[Object tracking records]
^^^^^^^^

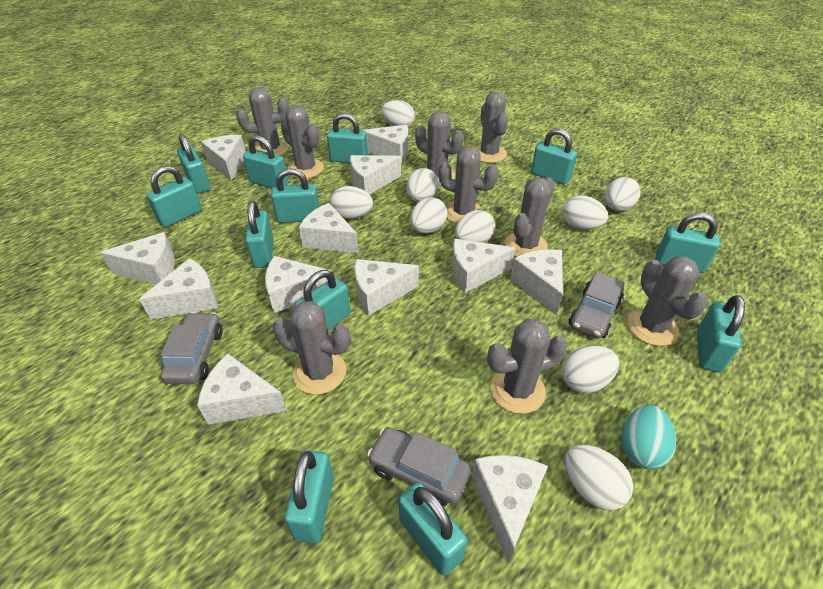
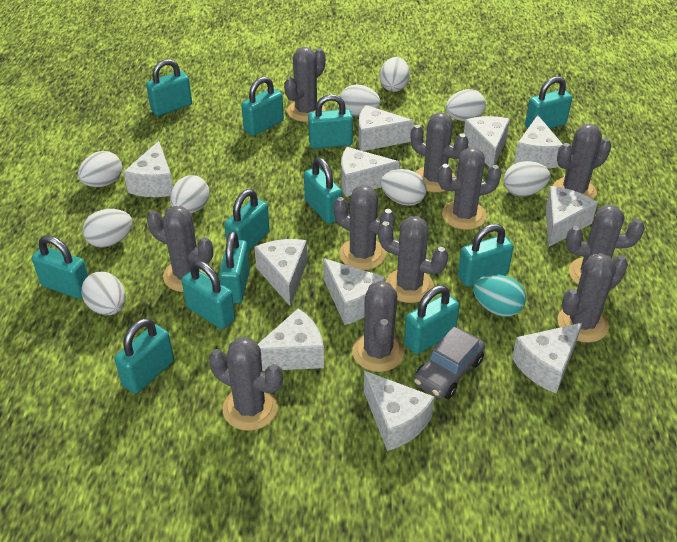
grey cactus: 9 -> 11
grey car: 3 -> 1
white cheese: 12 -> 11

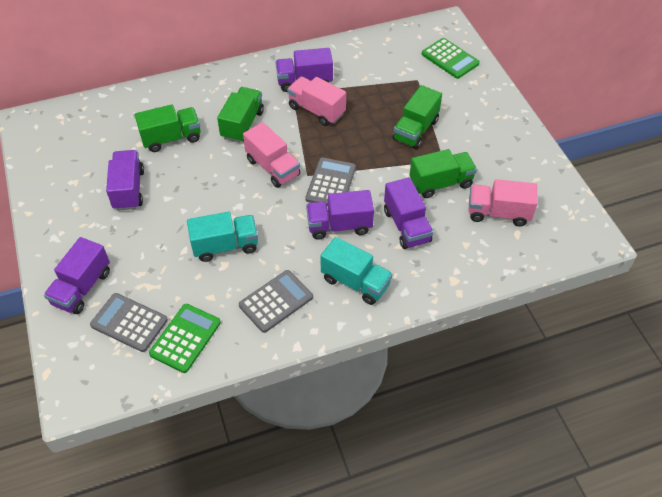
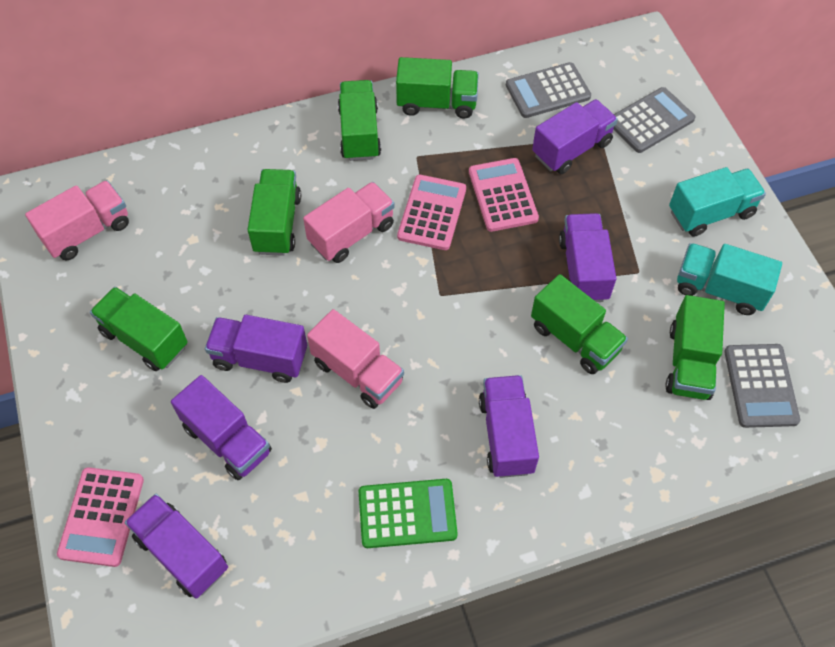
green calculator: 2 -> 1
green truck: 4 -> 6
pink calculator: 0 -> 3
purple truck: 5 -> 6

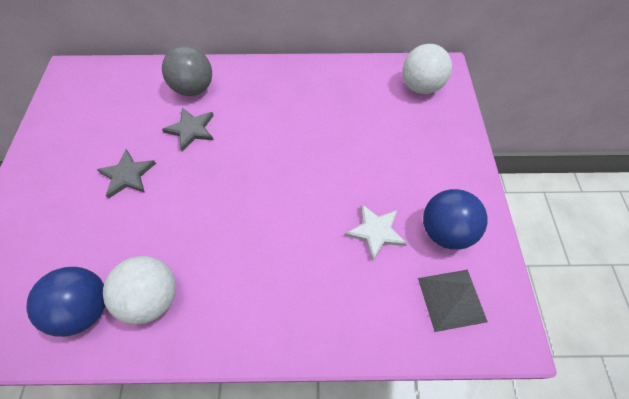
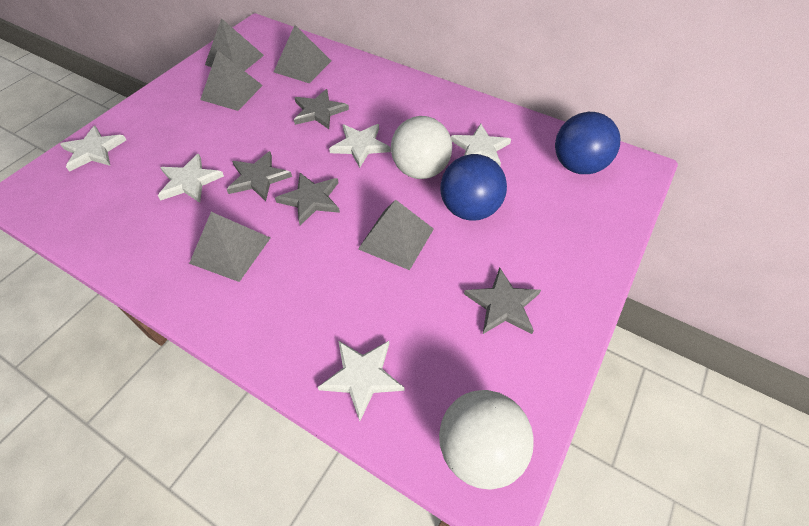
grey ball: 1 -> 0
grey pyramid: 1 -> 5
grey star: 2 -> 4
white star: 1 -> 5

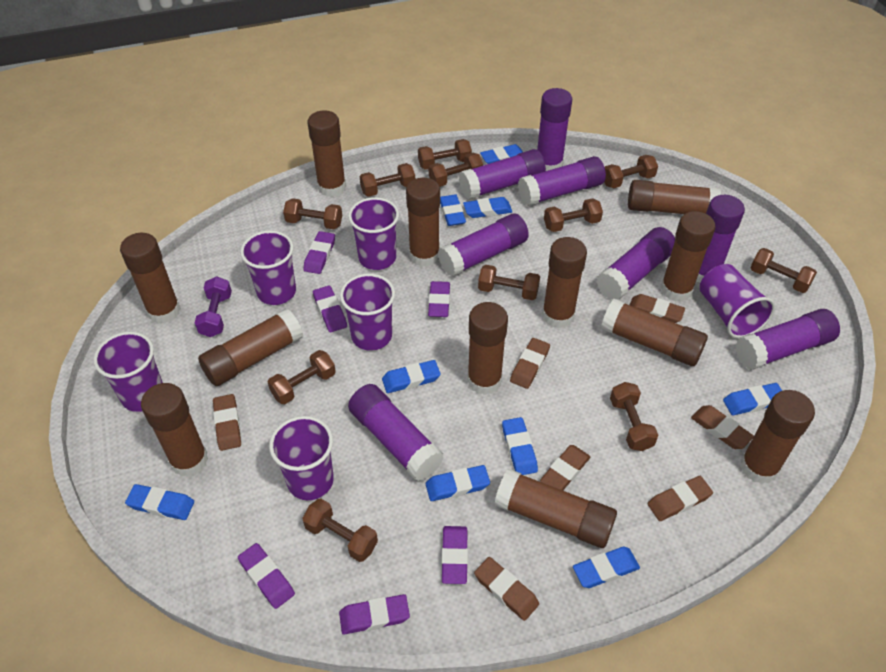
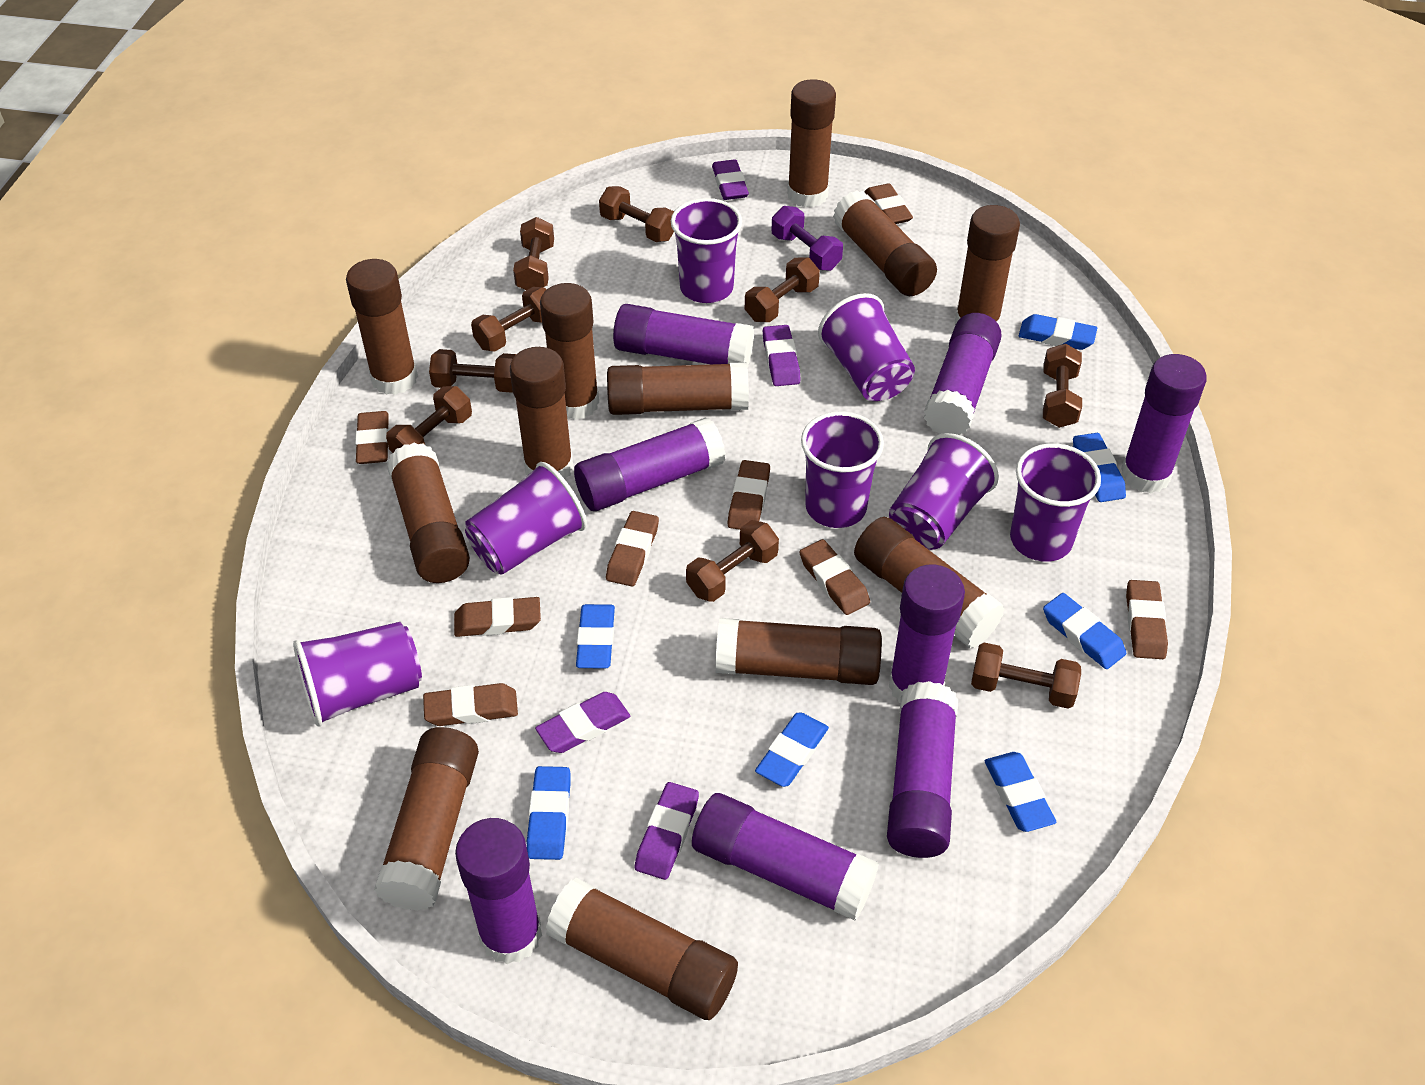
blue eraser: 9 -> 7
brown dumbbell: 11 -> 9
brown eraser: 7 -> 8
purple cup: 6 -> 7
purple eraser: 6 -> 4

^^^^^^^^

Exercise details: Where a line in the entries holds the word "calculator", copy that line.

Solution:
green calculator: 2 -> 1
pink calculator: 0 -> 3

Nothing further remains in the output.